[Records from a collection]
--------

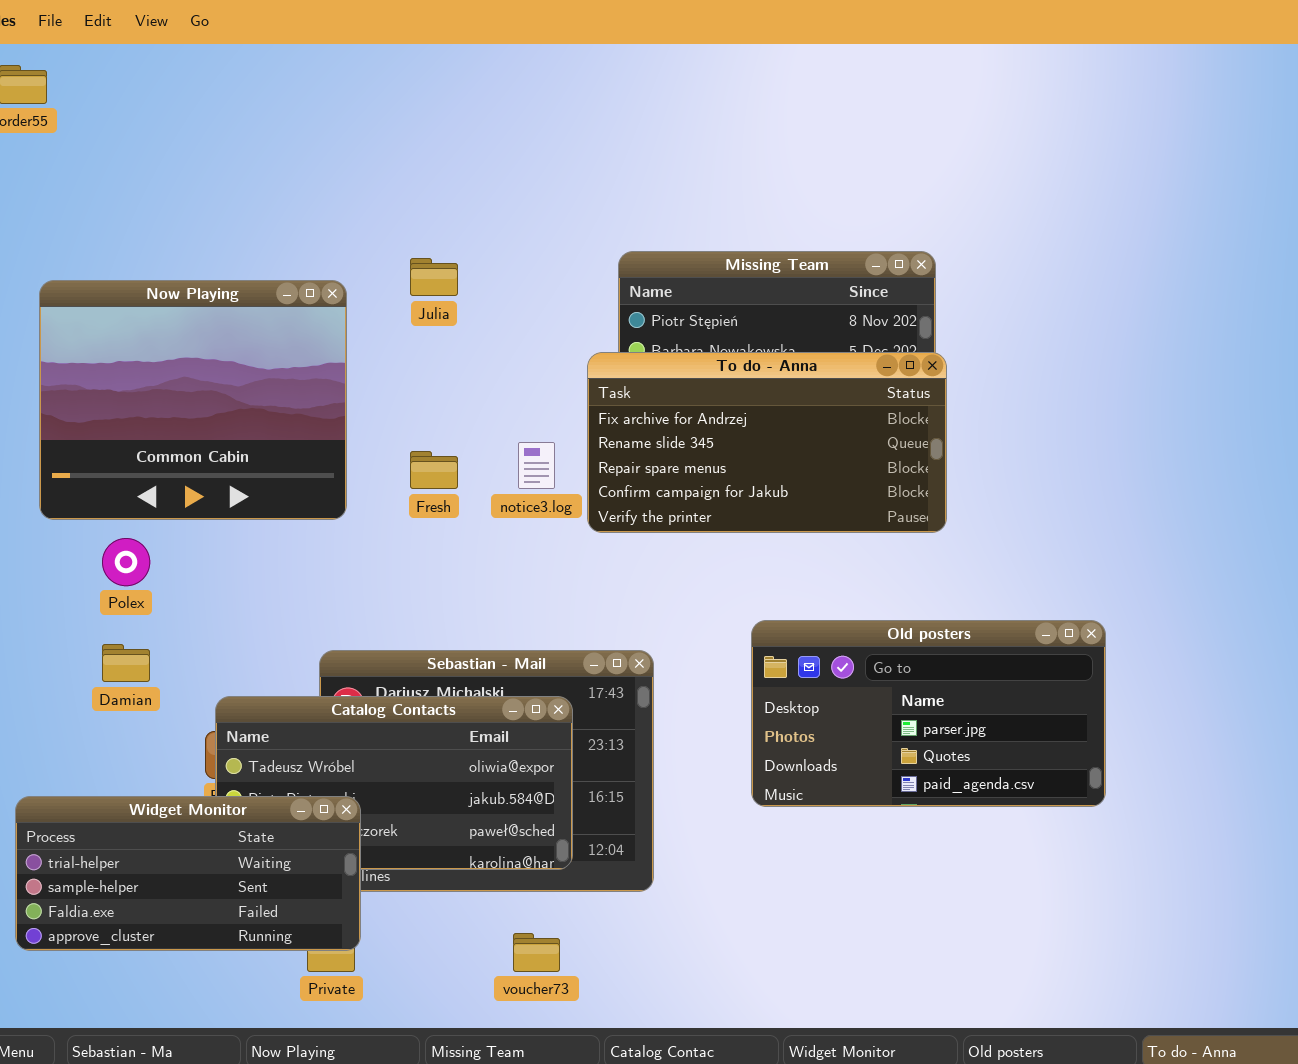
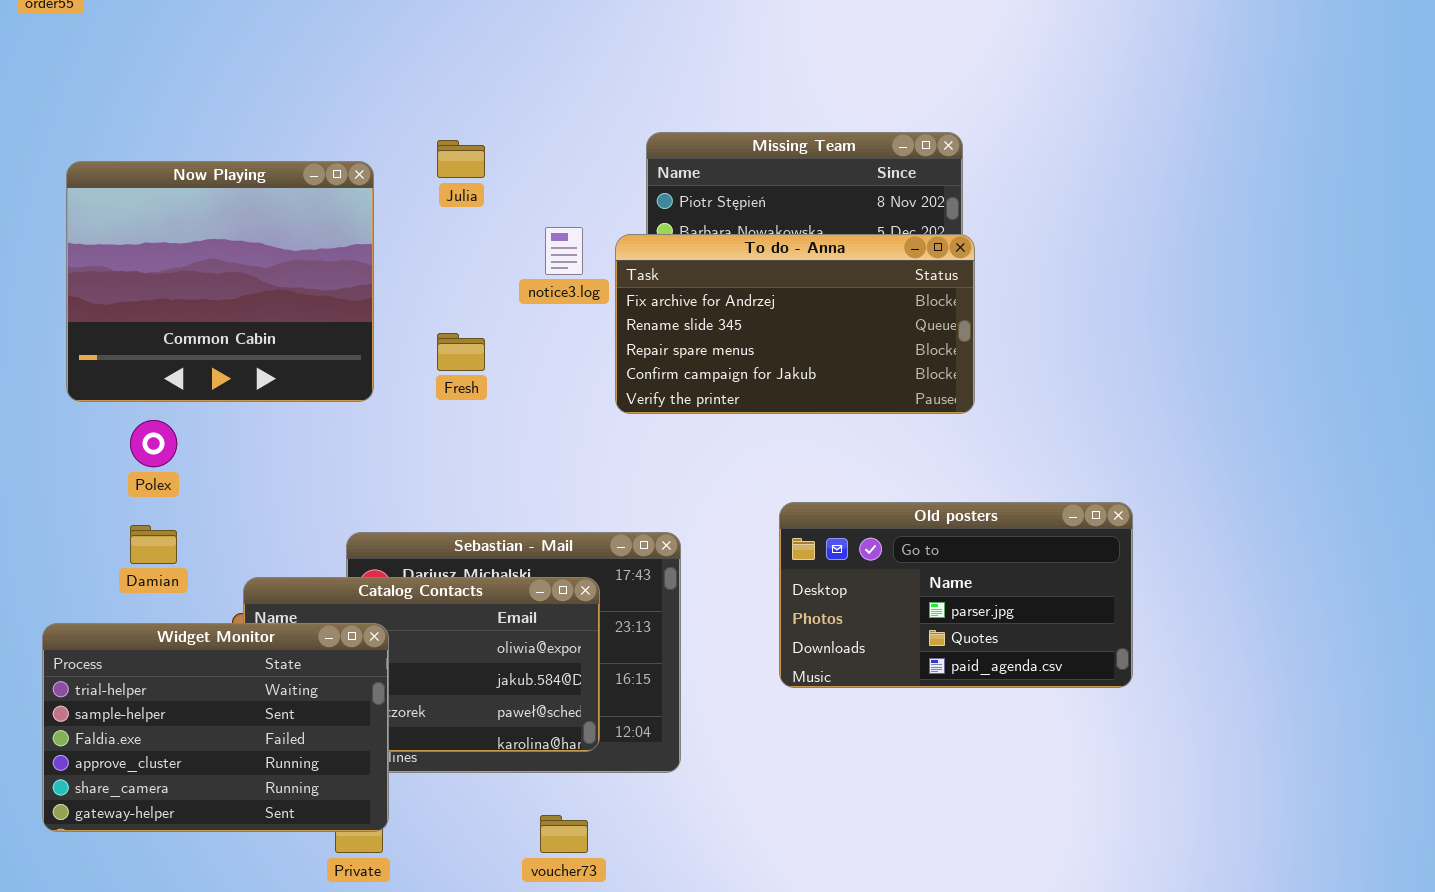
notice3.log: [518,442,555,489] -> [545,227,583,275], moved
Widget Monitor: [15,796,361,951] -> [42,623,389,832], resized

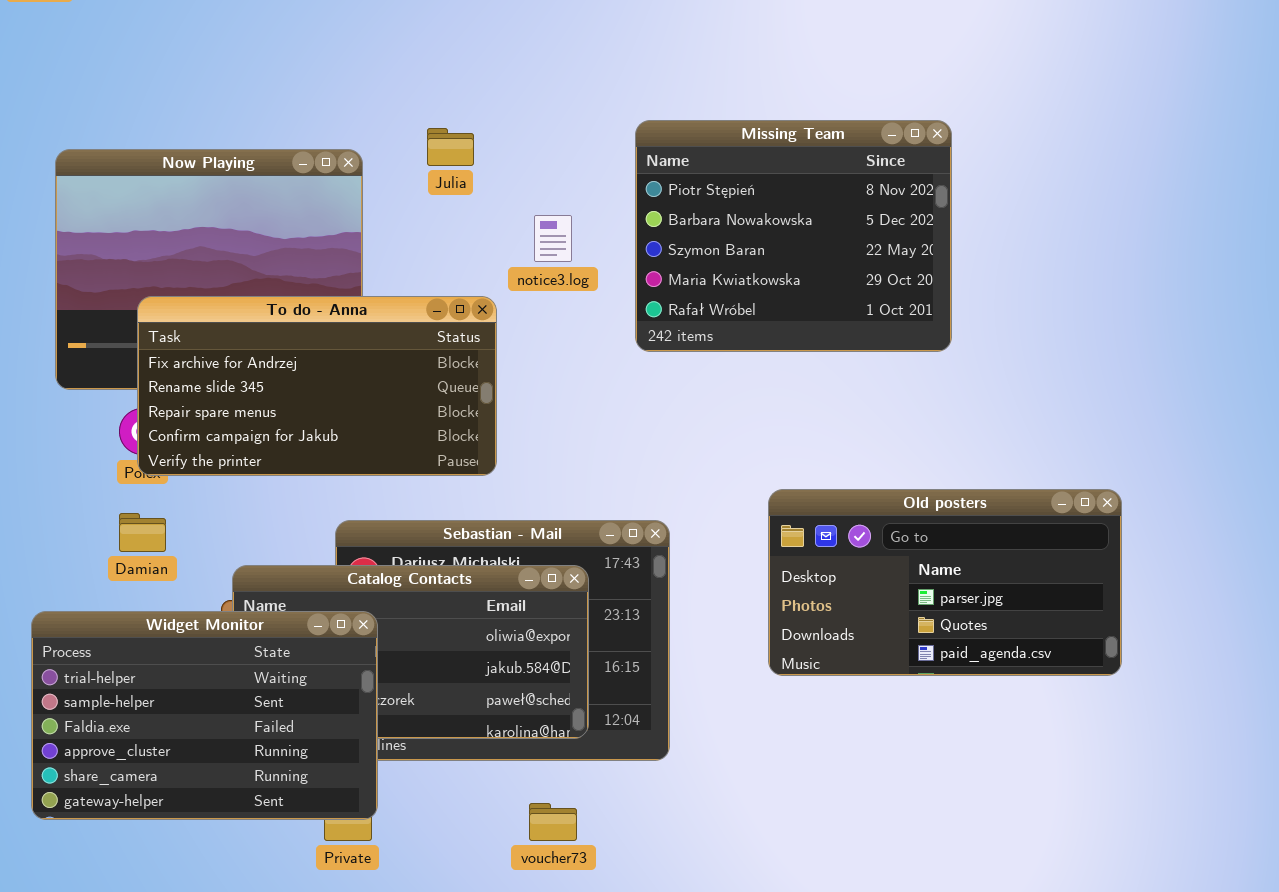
To do - Anna: [615,234,975,414] -> [137,296,497,476], moved

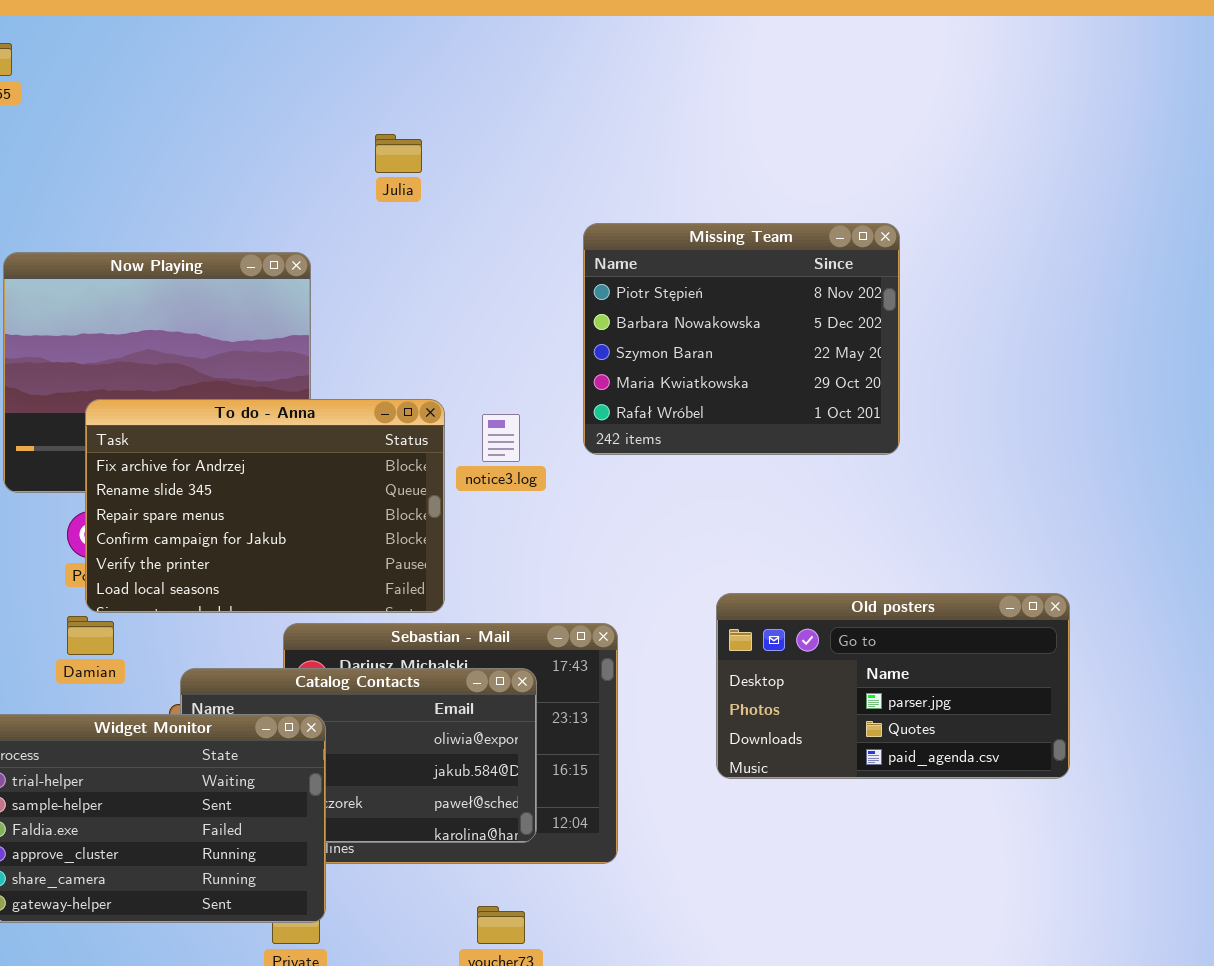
Julia: [427,128,474,166] -> [375,134,422,173], moved
notice3.log: [534,215,572,262] -> [482,414,520,462], moved
To do - Anna: [137,296,497,476] -> [85,399,445,613], resized

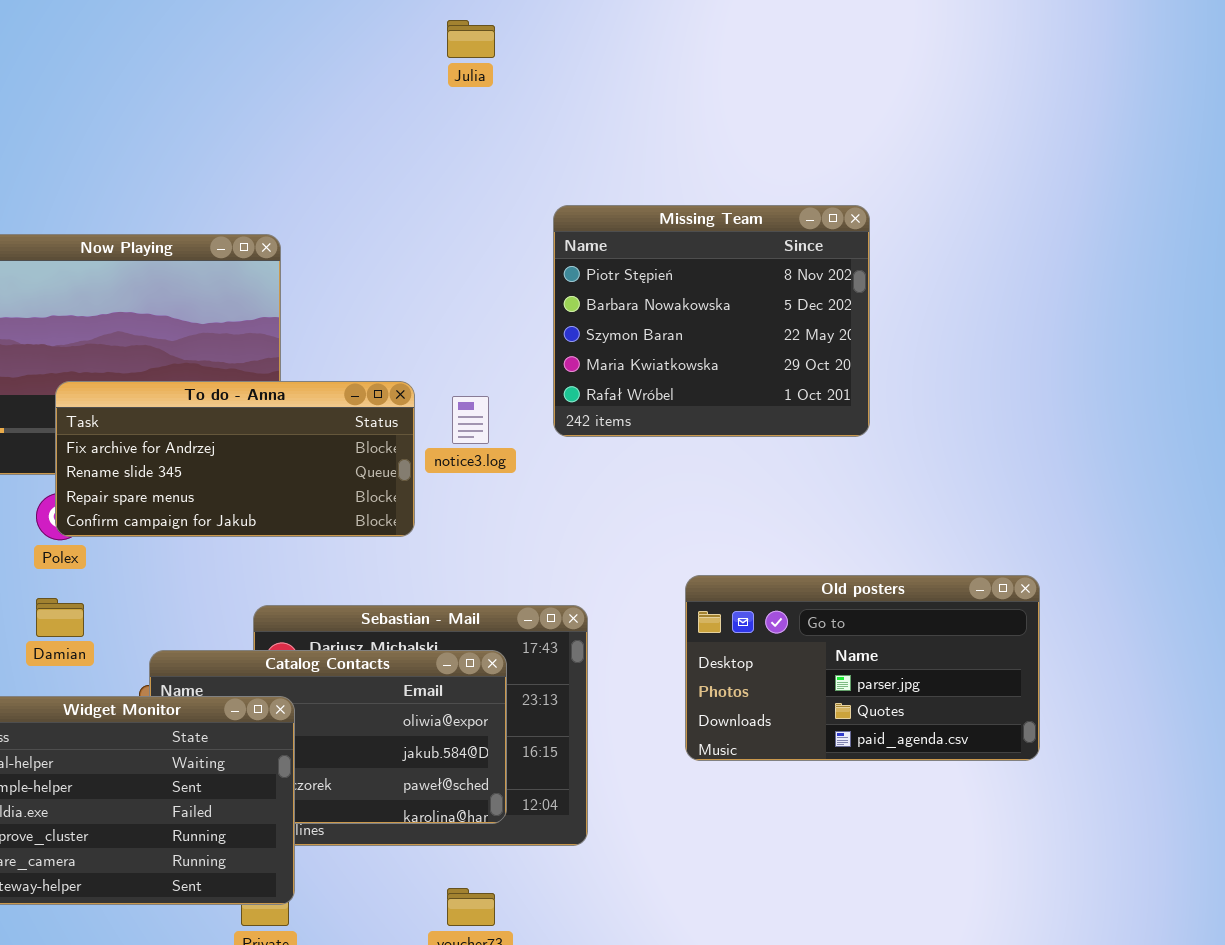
Julia: [375,134,422,173] -> [447,20,495,58], moved
To do - Anna: [85,399,445,613] -> [55,381,415,537], resized

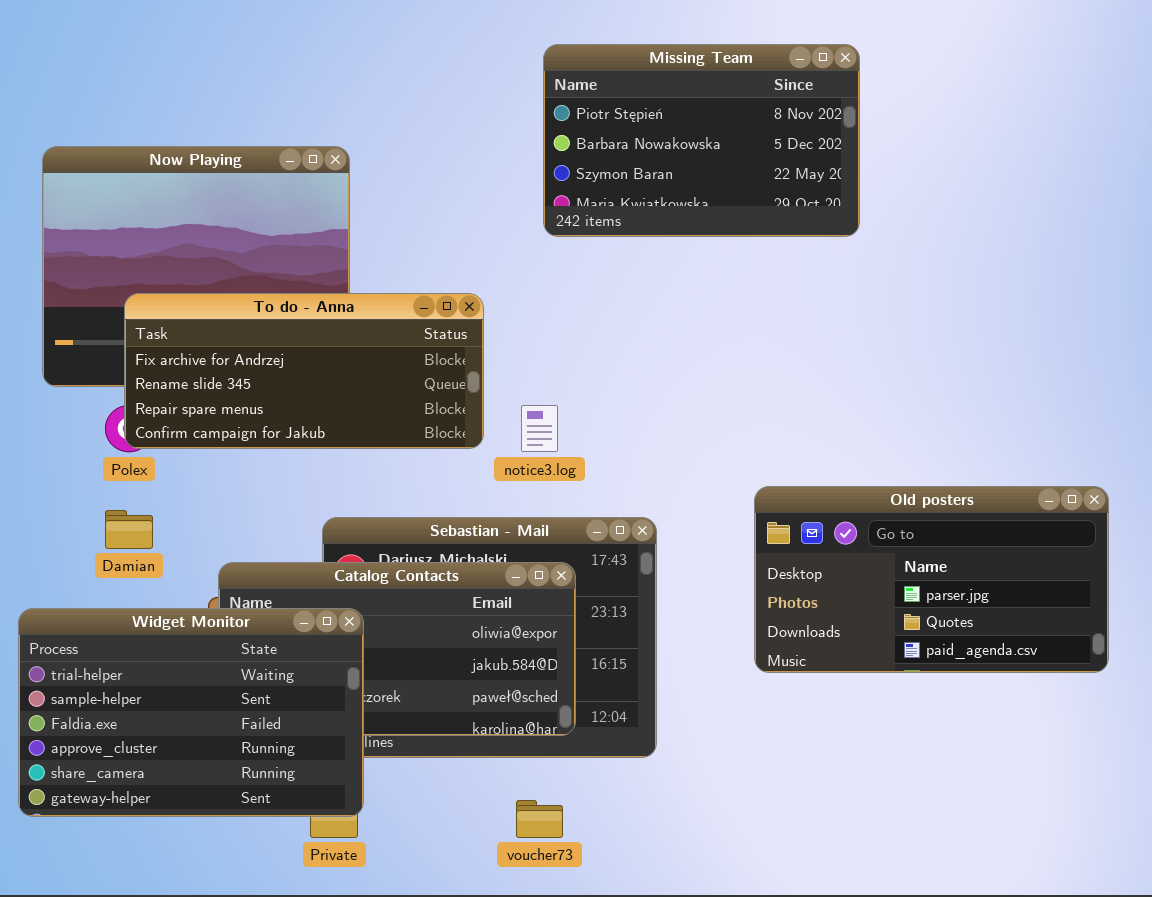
Missing Team: [553,205,870,437] -> [543,44,860,237], moved, resized
notice3.log: [452,396,489,444] -> [521,405,558,452], moved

--------

Scan the data for the word "resized" and copy every line where it shows up.

Widget Monitor: [15,796,361,951] -> [42,623,389,832], resized
To do - Anna: [137,296,497,476] -> [85,399,445,613], resized
To do - Anna: [85,399,445,613] -> [55,381,415,537], resized
Missing Team: [553,205,870,437] -> [543,44,860,237], moved, resized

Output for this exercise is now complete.